[Version comparison data]

────

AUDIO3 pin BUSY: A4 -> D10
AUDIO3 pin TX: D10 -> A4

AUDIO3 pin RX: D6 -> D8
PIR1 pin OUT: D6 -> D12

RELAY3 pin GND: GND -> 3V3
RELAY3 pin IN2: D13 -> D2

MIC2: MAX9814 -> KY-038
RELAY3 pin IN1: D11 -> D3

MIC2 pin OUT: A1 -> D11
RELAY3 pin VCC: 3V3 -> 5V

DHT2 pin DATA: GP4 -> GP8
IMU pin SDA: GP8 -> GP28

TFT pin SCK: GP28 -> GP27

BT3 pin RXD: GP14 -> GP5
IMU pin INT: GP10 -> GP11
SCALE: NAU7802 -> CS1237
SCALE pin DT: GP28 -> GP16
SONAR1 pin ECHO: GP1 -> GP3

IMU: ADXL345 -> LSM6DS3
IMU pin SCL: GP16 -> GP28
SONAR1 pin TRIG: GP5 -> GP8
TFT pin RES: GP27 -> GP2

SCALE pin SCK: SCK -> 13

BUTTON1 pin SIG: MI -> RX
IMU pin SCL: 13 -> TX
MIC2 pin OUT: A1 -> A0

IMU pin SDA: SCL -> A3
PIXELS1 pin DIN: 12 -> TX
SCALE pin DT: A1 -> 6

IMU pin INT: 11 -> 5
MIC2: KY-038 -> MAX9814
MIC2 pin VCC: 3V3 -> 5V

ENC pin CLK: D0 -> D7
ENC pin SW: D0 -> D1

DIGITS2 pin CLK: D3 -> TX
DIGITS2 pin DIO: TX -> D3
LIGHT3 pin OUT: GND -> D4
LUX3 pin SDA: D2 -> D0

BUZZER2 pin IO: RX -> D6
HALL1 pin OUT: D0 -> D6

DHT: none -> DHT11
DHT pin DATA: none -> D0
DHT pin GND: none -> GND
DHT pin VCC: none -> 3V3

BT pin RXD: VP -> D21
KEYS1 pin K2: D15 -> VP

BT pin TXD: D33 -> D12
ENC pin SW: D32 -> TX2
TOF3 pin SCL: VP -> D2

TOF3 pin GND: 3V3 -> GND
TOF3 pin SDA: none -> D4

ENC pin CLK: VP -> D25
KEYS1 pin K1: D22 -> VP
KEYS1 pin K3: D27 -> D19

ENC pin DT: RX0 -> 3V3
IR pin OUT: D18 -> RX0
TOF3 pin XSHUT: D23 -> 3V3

────

- [GOAL OF THE EXERCISE] Read through the entries above and copy each line that has the string "SCALE" in it.

- [ANSWER SPACE]
SCALE: NAU7802 -> CS1237
SCALE pin DT: GP28 -> GP16
SCALE pin SCK: SCK -> 13
SCALE pin DT: A1 -> 6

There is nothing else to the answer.